Instructions to follow >> Only the lines below, from the one with "blue teapot: 4 -> 2" through the one with "blue wallet: 2 -> 0", are to be written out, exactly.
-- Information given follows --
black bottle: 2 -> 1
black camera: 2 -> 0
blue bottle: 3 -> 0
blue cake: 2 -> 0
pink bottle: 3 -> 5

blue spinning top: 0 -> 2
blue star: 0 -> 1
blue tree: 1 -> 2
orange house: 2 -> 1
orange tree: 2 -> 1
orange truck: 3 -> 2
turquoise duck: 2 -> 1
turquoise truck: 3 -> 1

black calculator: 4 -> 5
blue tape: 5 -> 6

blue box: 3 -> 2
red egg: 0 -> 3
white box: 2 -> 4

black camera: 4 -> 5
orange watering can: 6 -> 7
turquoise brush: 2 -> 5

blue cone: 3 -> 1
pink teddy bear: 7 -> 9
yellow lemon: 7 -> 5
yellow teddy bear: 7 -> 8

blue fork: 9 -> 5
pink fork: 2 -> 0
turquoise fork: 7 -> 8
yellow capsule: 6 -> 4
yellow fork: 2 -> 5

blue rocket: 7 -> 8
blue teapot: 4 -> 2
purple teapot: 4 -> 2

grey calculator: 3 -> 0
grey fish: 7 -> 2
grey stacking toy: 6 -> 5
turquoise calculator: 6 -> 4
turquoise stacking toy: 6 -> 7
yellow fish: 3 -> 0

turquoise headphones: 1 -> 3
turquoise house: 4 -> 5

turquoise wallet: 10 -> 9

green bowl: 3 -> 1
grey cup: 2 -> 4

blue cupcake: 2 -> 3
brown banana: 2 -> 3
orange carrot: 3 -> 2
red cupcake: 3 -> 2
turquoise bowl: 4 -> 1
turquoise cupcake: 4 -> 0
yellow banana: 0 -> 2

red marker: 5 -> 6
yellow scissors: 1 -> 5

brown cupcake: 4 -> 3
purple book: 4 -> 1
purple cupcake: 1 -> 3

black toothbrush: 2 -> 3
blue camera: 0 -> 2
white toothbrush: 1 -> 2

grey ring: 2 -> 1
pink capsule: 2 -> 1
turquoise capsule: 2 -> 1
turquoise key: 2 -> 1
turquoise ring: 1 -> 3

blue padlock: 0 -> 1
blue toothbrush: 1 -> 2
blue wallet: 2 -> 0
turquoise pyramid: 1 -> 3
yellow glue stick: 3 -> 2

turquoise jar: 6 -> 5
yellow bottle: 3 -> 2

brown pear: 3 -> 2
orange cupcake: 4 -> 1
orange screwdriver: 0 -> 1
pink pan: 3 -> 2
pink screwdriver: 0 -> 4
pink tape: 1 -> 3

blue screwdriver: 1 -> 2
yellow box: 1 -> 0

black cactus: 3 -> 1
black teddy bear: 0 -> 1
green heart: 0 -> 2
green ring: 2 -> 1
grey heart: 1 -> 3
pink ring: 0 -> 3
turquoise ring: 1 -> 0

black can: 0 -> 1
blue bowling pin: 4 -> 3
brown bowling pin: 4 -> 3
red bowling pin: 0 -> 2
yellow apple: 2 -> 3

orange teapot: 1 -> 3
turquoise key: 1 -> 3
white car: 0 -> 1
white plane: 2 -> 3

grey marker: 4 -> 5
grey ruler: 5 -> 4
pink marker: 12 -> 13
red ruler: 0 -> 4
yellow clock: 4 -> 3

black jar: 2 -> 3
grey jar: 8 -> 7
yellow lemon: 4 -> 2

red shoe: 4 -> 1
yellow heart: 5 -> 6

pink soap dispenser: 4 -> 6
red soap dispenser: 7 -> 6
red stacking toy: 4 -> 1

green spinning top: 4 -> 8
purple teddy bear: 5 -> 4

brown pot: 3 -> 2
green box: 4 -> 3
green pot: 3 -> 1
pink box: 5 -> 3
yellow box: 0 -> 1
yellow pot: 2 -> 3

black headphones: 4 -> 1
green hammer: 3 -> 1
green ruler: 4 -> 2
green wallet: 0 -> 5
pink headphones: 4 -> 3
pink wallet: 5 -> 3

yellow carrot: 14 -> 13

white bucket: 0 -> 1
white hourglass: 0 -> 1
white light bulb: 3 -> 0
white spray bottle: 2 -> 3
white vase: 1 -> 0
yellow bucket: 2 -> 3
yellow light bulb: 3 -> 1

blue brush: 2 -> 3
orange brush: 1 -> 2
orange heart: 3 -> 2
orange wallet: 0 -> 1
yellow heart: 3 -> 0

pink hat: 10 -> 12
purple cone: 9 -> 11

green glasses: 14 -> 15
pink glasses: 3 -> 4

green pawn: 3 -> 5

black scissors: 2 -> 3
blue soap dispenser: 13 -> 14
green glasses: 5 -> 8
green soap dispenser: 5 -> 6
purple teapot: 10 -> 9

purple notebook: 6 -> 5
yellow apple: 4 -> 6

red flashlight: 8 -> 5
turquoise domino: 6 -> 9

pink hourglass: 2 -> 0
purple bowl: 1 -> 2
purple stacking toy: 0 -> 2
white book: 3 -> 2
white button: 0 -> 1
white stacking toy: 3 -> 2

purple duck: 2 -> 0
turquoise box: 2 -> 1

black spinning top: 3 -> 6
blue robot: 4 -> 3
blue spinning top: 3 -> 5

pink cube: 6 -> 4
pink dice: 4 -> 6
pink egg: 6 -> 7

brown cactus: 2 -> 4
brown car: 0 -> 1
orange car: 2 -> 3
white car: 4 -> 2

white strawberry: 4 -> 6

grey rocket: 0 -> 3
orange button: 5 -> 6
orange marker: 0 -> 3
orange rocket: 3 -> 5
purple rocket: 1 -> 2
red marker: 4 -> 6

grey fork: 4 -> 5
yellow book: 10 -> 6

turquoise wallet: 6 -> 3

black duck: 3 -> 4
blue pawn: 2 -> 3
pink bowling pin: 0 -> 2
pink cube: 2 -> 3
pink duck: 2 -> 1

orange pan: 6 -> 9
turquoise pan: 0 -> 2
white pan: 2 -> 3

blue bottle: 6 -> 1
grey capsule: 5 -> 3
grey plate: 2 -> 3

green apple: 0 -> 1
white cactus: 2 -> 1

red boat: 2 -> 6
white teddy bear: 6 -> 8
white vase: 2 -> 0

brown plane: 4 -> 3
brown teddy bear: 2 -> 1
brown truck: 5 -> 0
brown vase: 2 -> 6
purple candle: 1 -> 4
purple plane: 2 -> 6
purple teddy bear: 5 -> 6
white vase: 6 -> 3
-- Information given concluded --
Problem solution >>
blue teapot: 4 -> 2
purple teapot: 4 -> 2

grey calculator: 3 -> 0
grey fish: 7 -> 2
grey stacking toy: 6 -> 5
turquoise calculator: 6 -> 4
turquoise stacking toy: 6 -> 7
yellow fish: 3 -> 0

turquoise headphones: 1 -> 3
turquoise house: 4 -> 5

turquoise wallet: 10 -> 9

green bowl: 3 -> 1
grey cup: 2 -> 4

blue cupcake: 2 -> 3
brown banana: 2 -> 3
orange carrot: 3 -> 2
red cupcake: 3 -> 2
turquoise bowl: 4 -> 1
turquoise cupcake: 4 -> 0
yellow banana: 0 -> 2

red marker: 5 -> 6
yellow scissors: 1 -> 5

brown cupcake: 4 -> 3
purple book: 4 -> 1
purple cupcake: 1 -> 3

black toothbrush: 2 -> 3
blue camera: 0 -> 2
white toothbrush: 1 -> 2

grey ring: 2 -> 1
pink capsule: 2 -> 1
turquoise capsule: 2 -> 1
turquoise key: 2 -> 1
turquoise ring: 1 -> 3

blue padlock: 0 -> 1
blue toothbrush: 1 -> 2
blue wallet: 2 -> 0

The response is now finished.